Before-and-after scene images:
= Beginning of Section =
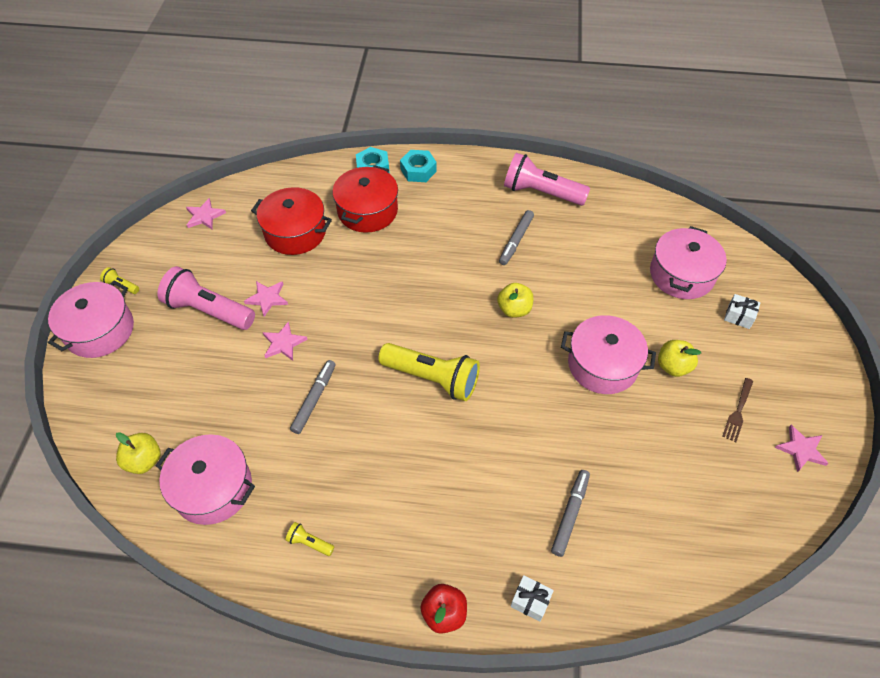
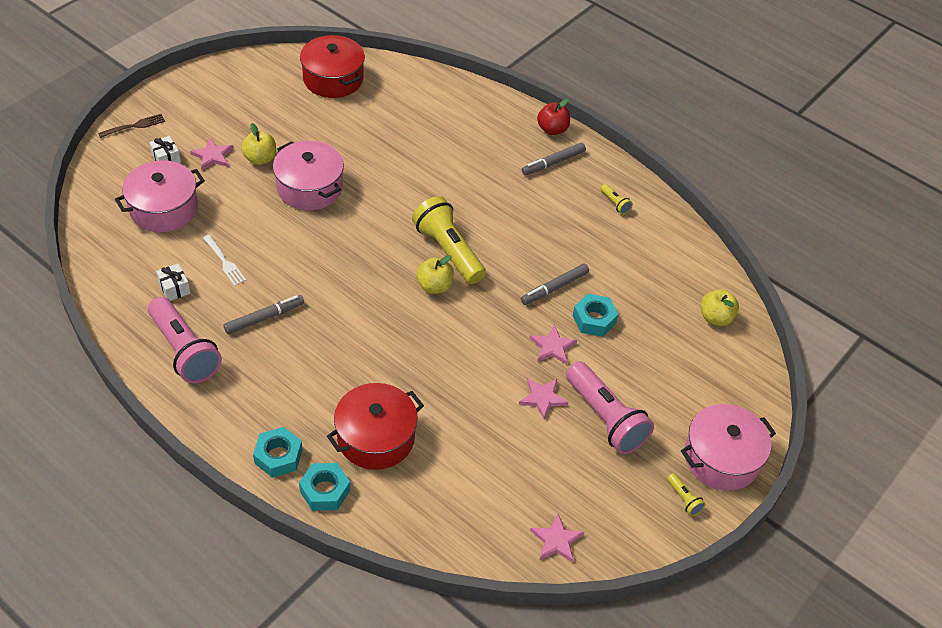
camera: 150 degrees left, 5 degrees down
(213, 488) = (668, 270): pink pot -> none
(261, 389) = (594, 319): none -> turquoise nut
(295, 232) = (469, 457): red pot -> red pot (333, 79)
(514, 309) = (332, 262): yellow apple -> yellow apple (434, 286)
(530, 601) = (495, 108): white gift -> white gift (174, 288)
(570, 514) = (430, 128): grey marker -> grey marker (553, 163)
(589, 262) = (224, 262): none -> white fork
(738, 412) = (254, 113): brown fork -> brown fork (135, 126)
(801, 450) = (243, 77): pink star -> pink star (212, 156)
= End of Section =
▶ **Assigned task**: The answer should hold the lines from the one containing "(570, 514) = (430, 128): grey" through the end of the entries above, set down exactly, with both ends included.

▶ **Expected output**:
(570, 514) = (430, 128): grey marker -> grey marker (553, 163)
(589, 262) = (224, 262): none -> white fork
(738, 412) = (254, 113): brown fork -> brown fork (135, 126)
(801, 450) = (243, 77): pink star -> pink star (212, 156)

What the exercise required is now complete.